--- To-do item ---
Could you repeat, exactly and with no pictures, only the lines from the start of the records through the line containing "green square: (86, 248)"?

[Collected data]
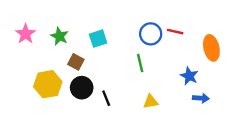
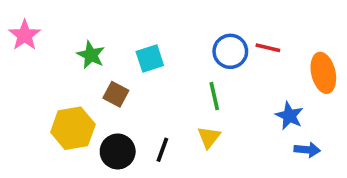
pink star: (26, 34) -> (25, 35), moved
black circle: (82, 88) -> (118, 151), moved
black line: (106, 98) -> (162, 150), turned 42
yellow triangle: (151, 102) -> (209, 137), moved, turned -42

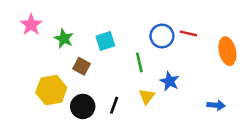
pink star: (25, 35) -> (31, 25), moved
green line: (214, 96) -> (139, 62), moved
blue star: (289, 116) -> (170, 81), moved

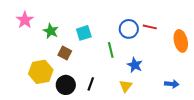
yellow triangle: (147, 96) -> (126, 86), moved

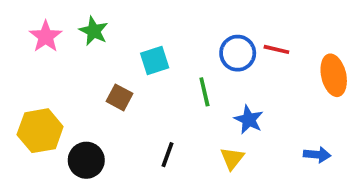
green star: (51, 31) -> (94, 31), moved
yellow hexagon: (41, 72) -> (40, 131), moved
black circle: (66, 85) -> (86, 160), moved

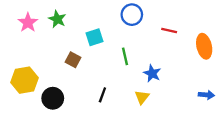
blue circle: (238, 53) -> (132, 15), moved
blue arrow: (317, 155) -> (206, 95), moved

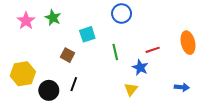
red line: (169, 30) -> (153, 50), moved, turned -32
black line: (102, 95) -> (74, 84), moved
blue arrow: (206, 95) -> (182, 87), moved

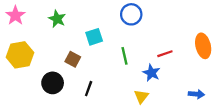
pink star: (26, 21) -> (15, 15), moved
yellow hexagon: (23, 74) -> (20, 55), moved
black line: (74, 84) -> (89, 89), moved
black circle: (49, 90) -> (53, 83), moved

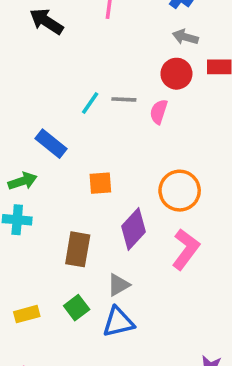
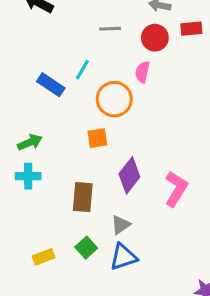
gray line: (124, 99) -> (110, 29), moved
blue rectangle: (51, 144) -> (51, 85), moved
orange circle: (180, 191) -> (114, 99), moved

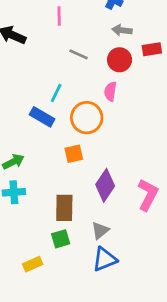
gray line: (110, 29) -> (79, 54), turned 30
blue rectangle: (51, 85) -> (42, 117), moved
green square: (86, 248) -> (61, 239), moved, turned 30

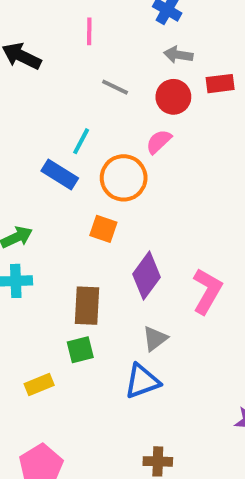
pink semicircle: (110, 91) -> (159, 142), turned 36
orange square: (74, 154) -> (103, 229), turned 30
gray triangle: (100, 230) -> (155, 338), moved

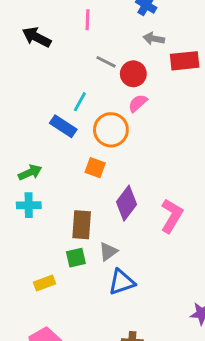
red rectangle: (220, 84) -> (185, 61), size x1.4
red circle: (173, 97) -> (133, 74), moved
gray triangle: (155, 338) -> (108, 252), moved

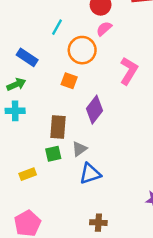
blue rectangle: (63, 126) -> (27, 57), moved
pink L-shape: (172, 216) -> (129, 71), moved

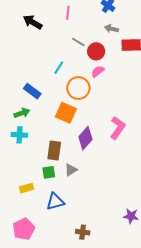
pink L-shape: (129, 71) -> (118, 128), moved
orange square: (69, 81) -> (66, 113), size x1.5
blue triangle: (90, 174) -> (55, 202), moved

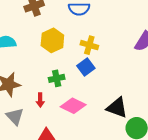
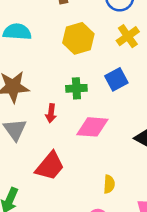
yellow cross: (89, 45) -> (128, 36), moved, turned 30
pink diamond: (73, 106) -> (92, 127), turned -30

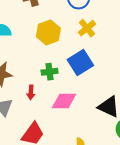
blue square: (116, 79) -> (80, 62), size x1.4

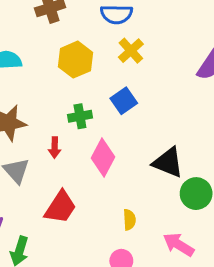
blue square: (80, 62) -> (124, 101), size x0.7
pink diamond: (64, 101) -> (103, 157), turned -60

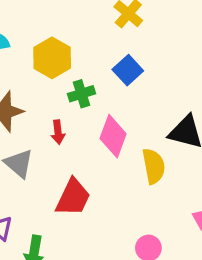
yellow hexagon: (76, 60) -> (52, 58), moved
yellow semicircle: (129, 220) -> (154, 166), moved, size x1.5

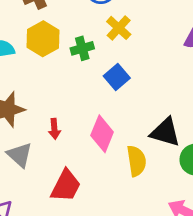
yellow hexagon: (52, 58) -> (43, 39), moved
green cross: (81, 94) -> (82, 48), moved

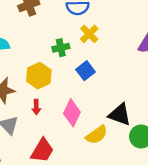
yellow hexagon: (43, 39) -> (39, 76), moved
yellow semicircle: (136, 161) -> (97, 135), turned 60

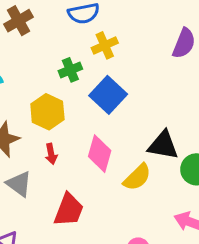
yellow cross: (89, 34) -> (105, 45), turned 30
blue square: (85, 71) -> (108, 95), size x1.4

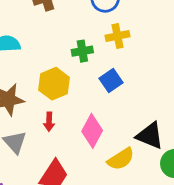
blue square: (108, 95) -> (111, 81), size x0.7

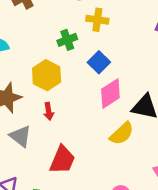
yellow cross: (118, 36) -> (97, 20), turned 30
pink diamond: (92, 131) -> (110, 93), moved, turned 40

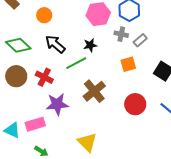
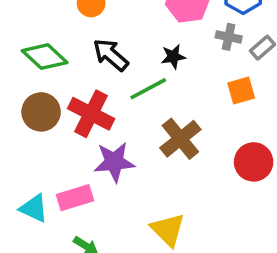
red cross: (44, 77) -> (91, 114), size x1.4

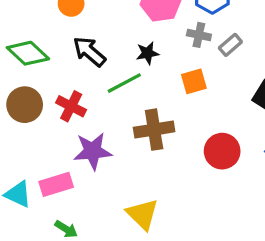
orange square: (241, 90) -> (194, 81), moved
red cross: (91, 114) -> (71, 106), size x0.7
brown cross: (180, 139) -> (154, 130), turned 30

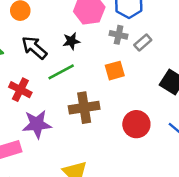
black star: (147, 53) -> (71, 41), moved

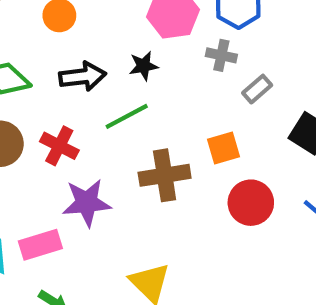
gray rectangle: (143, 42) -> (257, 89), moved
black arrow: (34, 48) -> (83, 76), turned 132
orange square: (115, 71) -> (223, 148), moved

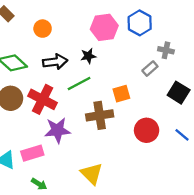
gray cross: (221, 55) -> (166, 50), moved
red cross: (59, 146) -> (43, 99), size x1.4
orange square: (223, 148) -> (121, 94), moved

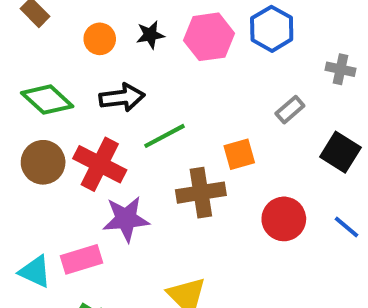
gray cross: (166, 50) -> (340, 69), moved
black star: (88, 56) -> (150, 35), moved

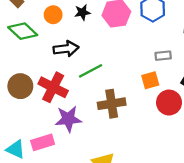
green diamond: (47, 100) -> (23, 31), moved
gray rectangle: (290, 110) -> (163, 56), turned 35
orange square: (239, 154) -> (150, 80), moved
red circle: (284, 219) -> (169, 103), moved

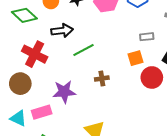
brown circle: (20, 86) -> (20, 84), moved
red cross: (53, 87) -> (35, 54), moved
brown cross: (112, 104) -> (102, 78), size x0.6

--- Problem solution ---
pink star: (26, 34) -> (25, 35), moved
black circle: (82, 88) -> (118, 151), moved
black line: (106, 98) -> (162, 150), turned 42
yellow triangle: (151, 102) -> (209, 137), moved, turned -42

pink star: (25, 35) -> (31, 25), moved
green line: (214, 96) -> (139, 62), moved
blue star: (289, 116) -> (170, 81), moved

yellow triangle: (147, 96) -> (126, 86), moved

green star: (51, 31) -> (94, 31), moved
yellow hexagon: (41, 72) -> (40, 131), moved
black circle: (66, 85) -> (86, 160), moved

blue circle: (238, 53) -> (132, 15), moved
blue arrow: (317, 155) -> (206, 95), moved

red line: (169, 30) -> (153, 50), moved, turned -32
black line: (102, 95) -> (74, 84), moved
blue arrow: (206, 95) -> (182, 87), moved

pink star: (26, 21) -> (15, 15), moved
yellow hexagon: (23, 74) -> (20, 55), moved
black line: (74, 84) -> (89, 89), moved
black circle: (49, 90) -> (53, 83), moved

gray line: (124, 99) -> (110, 29), moved
blue rectangle: (51, 144) -> (51, 85), moved
orange circle: (180, 191) -> (114, 99), moved

gray line: (110, 29) -> (79, 54), turned 30
blue rectangle: (51, 85) -> (42, 117), moved
green square: (86, 248) -> (61, 239), moved, turned 30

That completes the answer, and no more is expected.